**** Provided information

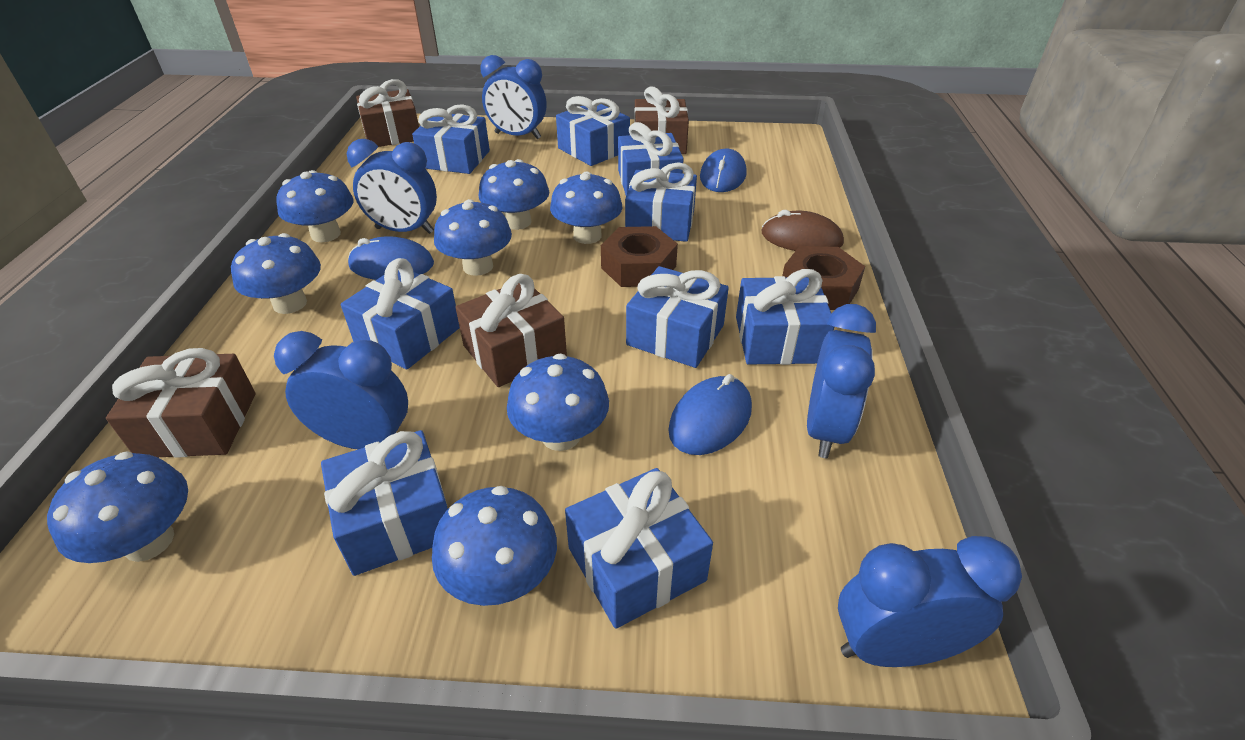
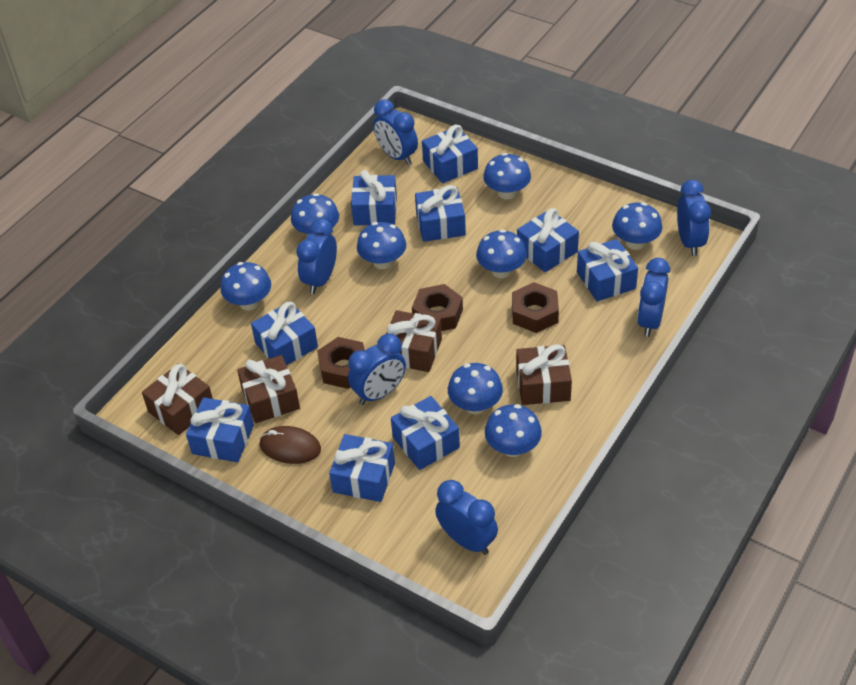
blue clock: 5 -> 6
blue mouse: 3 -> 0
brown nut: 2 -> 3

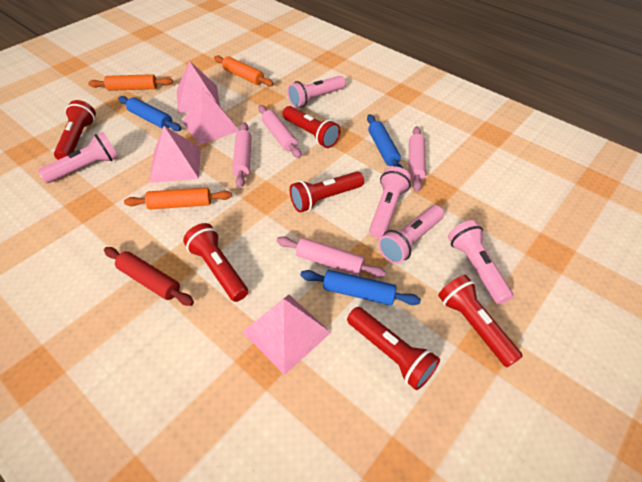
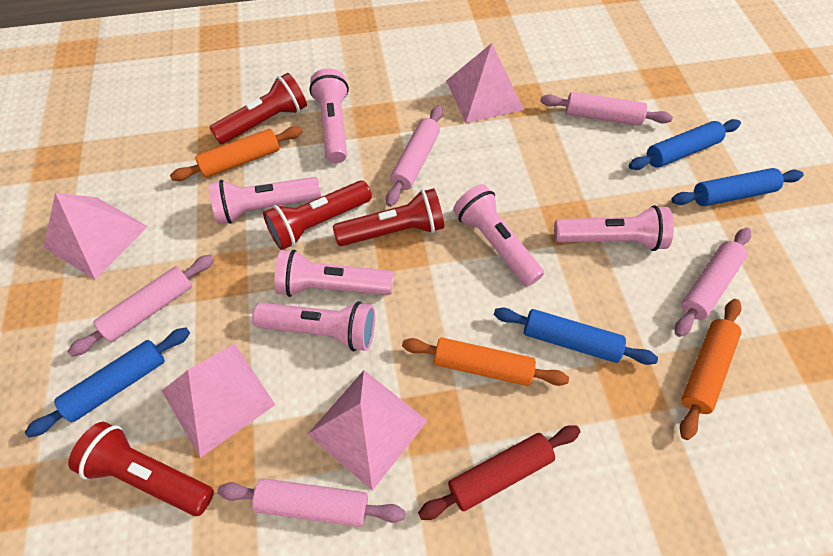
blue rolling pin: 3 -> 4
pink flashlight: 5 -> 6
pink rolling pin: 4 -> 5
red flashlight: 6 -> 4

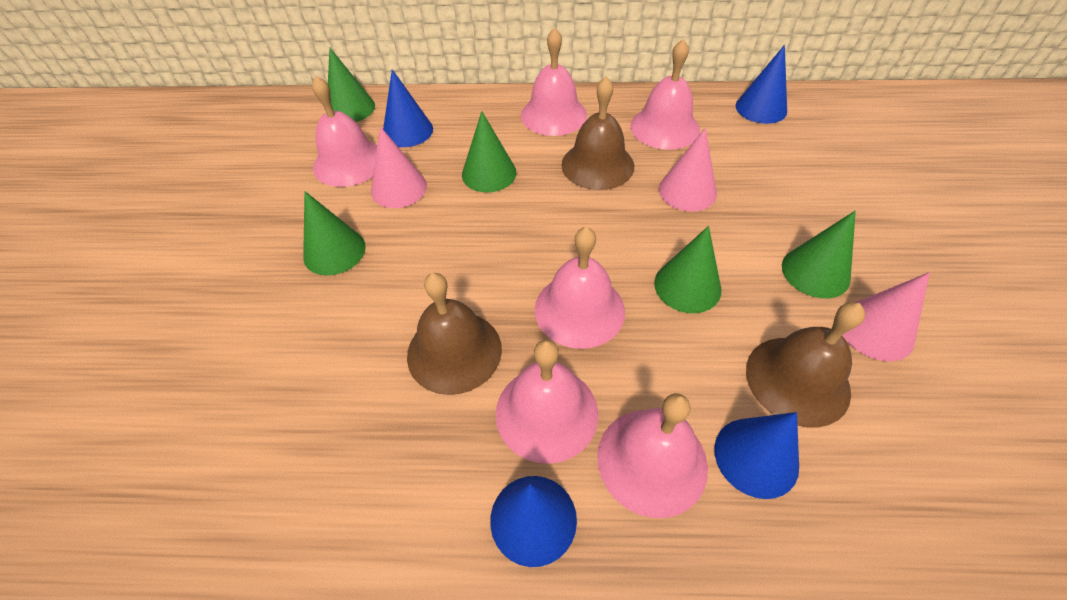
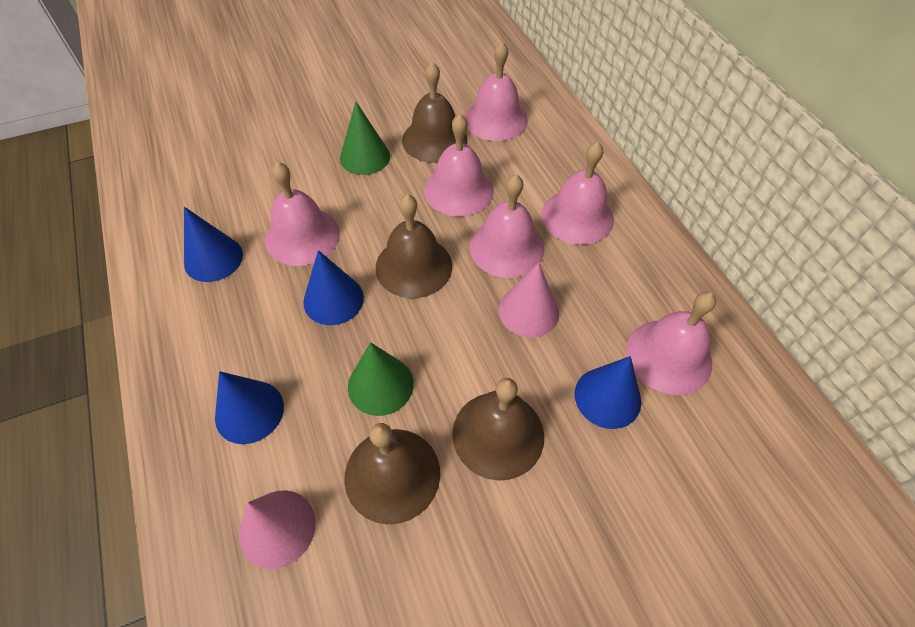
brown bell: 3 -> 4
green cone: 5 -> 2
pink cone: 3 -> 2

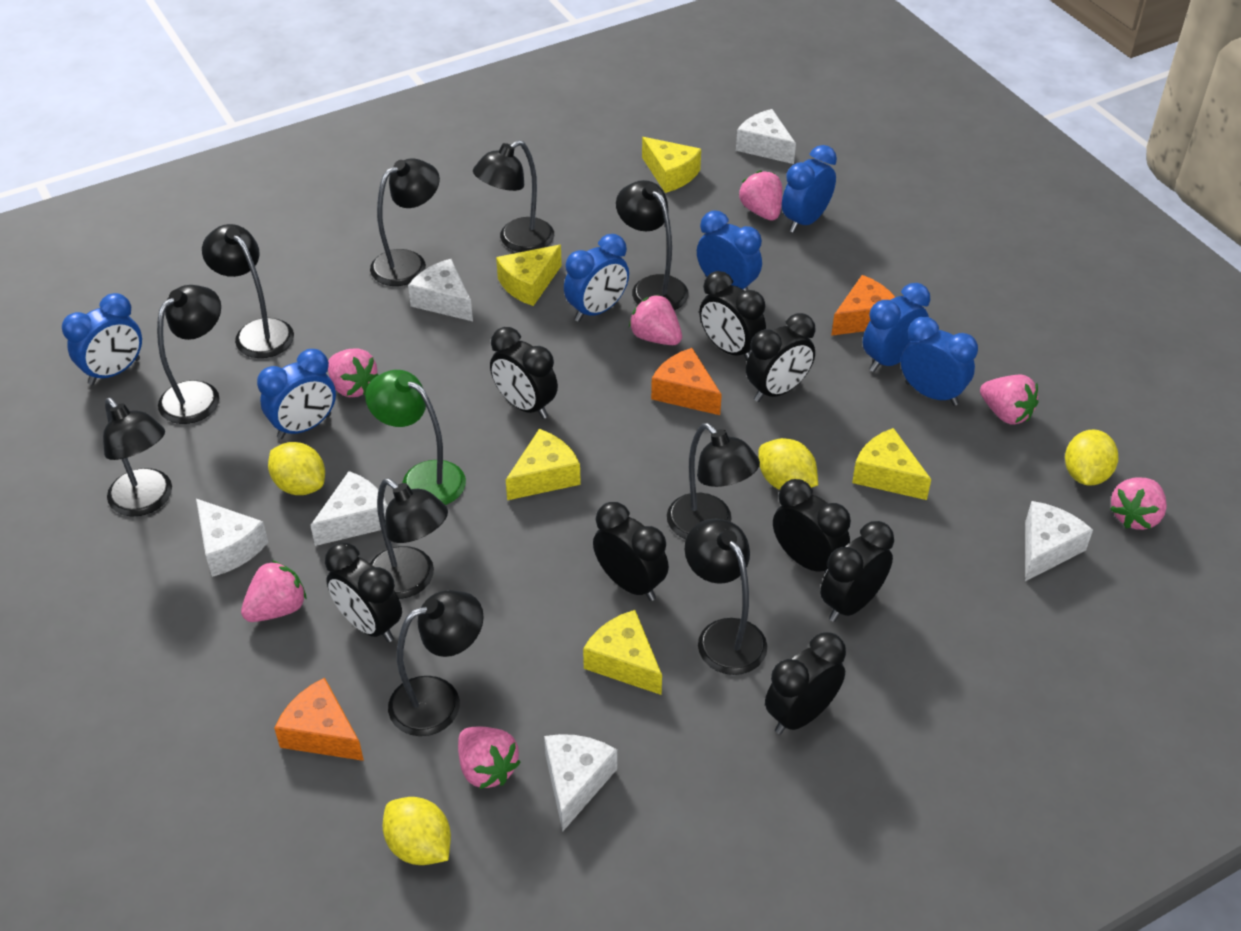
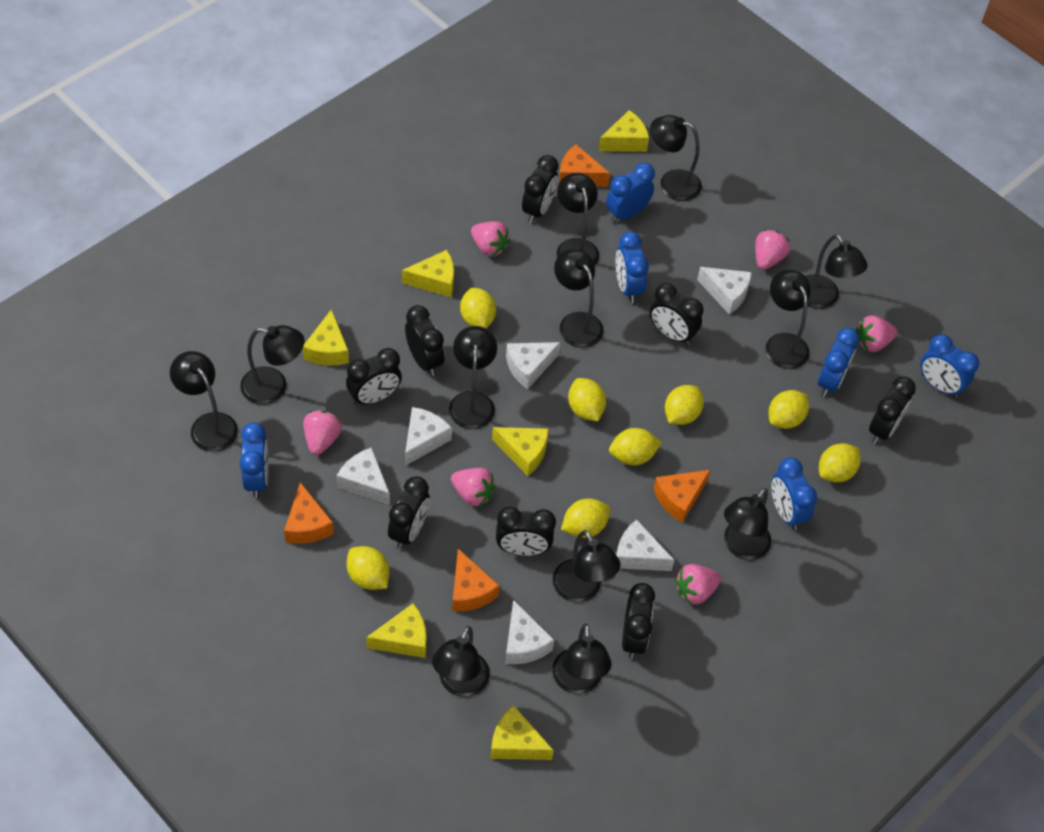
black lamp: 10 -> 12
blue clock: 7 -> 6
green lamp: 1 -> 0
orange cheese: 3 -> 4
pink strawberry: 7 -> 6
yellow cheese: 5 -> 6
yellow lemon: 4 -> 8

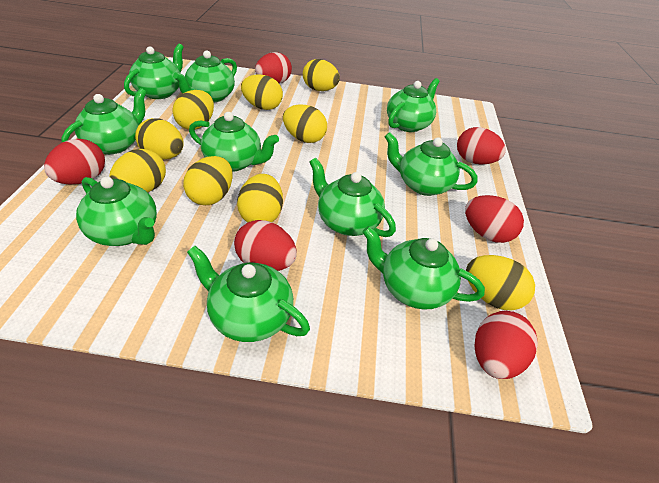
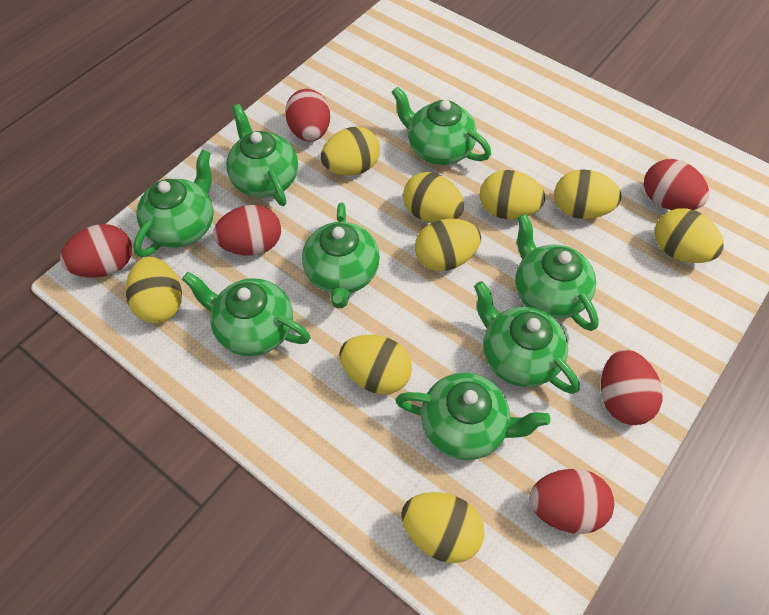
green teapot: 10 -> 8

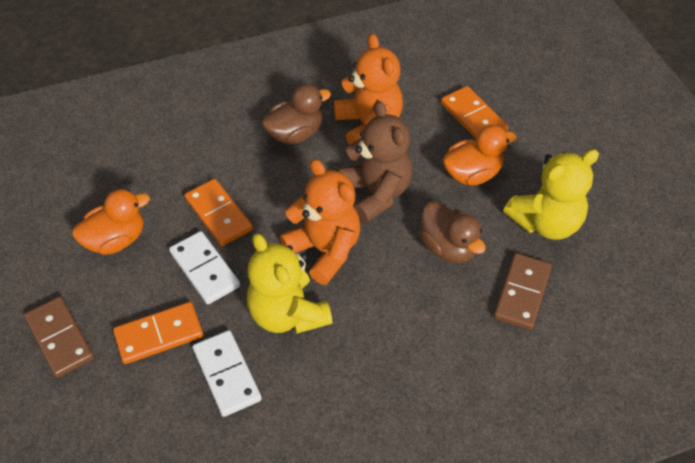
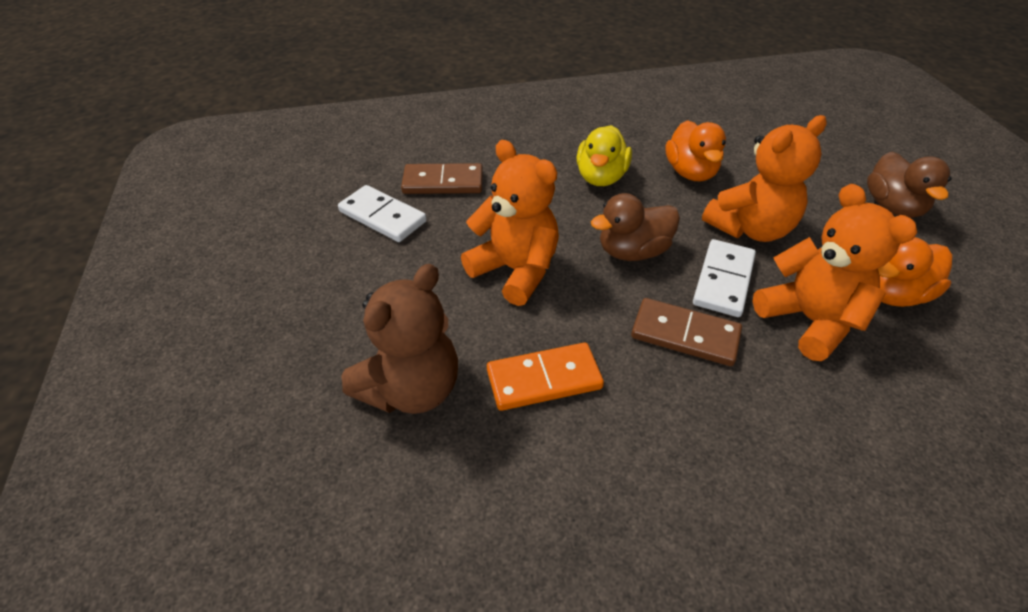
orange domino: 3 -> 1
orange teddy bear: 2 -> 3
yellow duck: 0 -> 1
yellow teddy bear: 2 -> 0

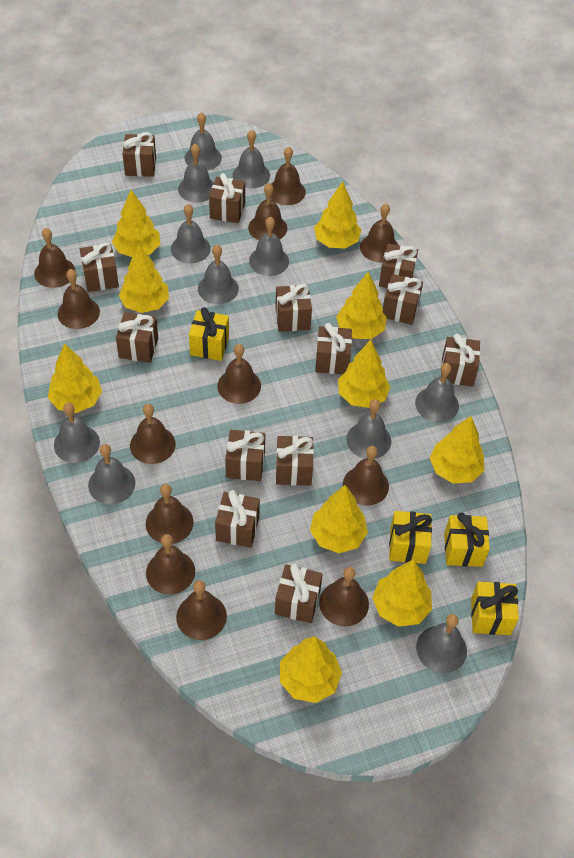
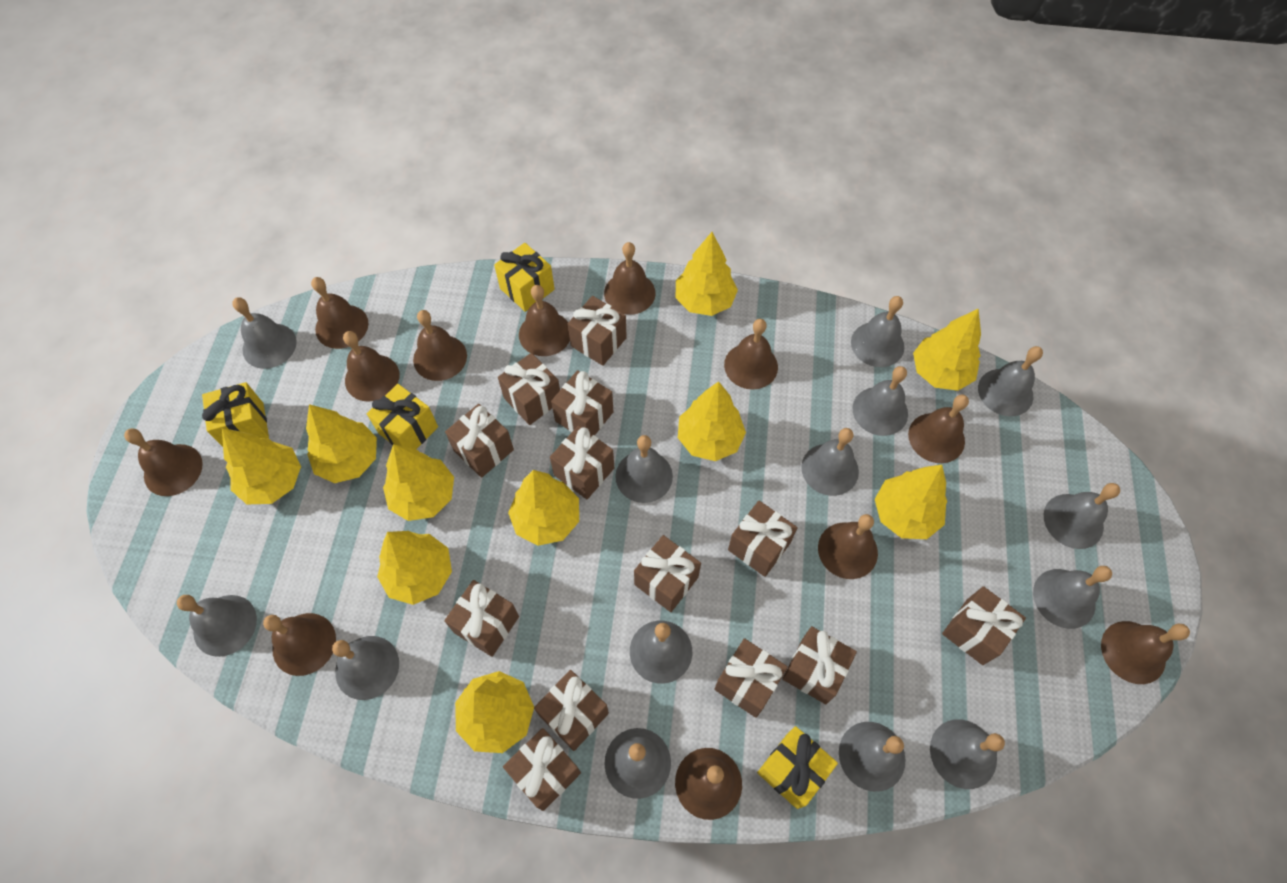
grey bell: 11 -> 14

********

When a line in the material above includes "teddy", report that line by copying it.

# Solution to the exercise
orange teddy bear: 2 -> 3
yellow teddy bear: 2 -> 0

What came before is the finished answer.